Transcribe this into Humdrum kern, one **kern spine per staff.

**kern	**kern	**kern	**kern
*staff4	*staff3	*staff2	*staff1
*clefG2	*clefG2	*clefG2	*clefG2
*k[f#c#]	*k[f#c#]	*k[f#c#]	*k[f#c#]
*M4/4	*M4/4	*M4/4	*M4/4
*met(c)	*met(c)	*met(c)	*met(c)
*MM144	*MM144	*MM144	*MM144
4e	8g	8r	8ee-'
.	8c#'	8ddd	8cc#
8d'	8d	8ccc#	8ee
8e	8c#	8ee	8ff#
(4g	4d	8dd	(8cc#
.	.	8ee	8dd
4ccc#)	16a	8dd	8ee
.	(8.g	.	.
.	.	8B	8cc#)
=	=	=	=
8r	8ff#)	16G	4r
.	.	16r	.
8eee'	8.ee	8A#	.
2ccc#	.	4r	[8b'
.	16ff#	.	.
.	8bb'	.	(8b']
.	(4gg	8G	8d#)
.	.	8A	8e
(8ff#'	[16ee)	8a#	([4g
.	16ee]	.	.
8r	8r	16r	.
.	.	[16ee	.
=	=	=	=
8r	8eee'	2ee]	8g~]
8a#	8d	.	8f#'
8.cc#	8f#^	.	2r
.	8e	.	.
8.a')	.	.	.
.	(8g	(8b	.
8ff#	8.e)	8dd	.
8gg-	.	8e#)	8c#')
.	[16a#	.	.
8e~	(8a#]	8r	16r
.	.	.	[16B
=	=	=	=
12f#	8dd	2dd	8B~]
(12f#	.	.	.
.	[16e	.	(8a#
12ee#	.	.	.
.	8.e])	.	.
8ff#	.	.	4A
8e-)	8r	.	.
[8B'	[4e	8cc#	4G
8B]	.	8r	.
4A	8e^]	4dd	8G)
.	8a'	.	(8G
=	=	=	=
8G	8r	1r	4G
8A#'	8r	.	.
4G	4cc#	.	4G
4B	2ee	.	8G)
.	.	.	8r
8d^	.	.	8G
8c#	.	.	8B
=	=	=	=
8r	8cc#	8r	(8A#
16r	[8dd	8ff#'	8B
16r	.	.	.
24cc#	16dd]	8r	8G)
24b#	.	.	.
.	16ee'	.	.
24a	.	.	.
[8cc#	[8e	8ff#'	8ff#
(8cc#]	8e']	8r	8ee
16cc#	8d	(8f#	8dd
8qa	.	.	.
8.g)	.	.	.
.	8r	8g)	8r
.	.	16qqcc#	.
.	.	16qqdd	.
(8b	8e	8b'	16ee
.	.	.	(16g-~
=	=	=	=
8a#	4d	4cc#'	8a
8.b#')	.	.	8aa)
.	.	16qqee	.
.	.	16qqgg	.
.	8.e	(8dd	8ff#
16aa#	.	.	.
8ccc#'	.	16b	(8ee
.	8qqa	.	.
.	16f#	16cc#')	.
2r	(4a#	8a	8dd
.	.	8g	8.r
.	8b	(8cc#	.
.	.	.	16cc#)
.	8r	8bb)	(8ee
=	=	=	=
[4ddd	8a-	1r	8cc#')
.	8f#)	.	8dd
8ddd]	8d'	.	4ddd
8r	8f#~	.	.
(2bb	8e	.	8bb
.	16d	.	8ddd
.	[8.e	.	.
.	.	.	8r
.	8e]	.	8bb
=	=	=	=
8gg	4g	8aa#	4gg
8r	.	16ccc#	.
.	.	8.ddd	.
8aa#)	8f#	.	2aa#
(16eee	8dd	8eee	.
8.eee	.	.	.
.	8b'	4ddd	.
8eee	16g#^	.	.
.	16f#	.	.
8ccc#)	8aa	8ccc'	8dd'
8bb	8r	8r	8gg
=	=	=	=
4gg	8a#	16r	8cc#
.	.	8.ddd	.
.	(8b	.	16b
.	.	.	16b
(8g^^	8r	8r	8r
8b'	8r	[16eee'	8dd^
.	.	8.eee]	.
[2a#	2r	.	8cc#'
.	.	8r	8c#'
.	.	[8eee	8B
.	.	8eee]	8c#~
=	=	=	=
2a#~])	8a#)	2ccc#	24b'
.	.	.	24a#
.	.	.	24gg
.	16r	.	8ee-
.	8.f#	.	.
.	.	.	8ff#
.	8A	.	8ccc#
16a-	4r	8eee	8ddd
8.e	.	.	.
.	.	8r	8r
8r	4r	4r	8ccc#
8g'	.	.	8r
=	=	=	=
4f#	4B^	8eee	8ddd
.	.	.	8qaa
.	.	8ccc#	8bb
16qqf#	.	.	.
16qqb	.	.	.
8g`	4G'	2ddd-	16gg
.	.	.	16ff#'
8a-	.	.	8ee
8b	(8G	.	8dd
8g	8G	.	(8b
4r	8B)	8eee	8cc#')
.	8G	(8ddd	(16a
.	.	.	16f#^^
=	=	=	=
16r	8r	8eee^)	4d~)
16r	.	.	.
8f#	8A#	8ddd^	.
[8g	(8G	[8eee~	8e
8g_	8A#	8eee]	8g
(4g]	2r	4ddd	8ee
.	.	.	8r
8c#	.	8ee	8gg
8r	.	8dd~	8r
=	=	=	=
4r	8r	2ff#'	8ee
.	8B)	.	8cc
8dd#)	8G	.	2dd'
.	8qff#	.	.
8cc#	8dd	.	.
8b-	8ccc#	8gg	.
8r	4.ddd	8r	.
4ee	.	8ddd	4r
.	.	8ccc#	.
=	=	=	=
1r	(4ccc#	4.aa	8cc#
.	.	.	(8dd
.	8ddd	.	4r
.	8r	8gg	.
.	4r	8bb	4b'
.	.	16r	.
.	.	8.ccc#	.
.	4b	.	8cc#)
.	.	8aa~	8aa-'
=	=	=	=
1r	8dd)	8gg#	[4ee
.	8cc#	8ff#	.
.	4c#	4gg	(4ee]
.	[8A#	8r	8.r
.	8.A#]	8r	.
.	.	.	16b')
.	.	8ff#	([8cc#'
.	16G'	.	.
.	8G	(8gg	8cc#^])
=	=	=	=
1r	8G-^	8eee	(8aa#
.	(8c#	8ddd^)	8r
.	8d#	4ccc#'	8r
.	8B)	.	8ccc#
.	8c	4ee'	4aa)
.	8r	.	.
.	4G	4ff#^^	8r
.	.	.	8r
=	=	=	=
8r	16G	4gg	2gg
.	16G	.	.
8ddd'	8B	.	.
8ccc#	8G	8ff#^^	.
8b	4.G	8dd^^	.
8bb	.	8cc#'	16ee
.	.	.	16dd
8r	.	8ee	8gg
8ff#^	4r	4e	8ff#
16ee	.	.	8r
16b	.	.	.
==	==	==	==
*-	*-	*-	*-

What you have to do - Report each line in the records above that contains the string "kern".

Response -
Transcribe this into Humdrum kern, one **kern spine per staff.
**kern	**kern	**kern	**kern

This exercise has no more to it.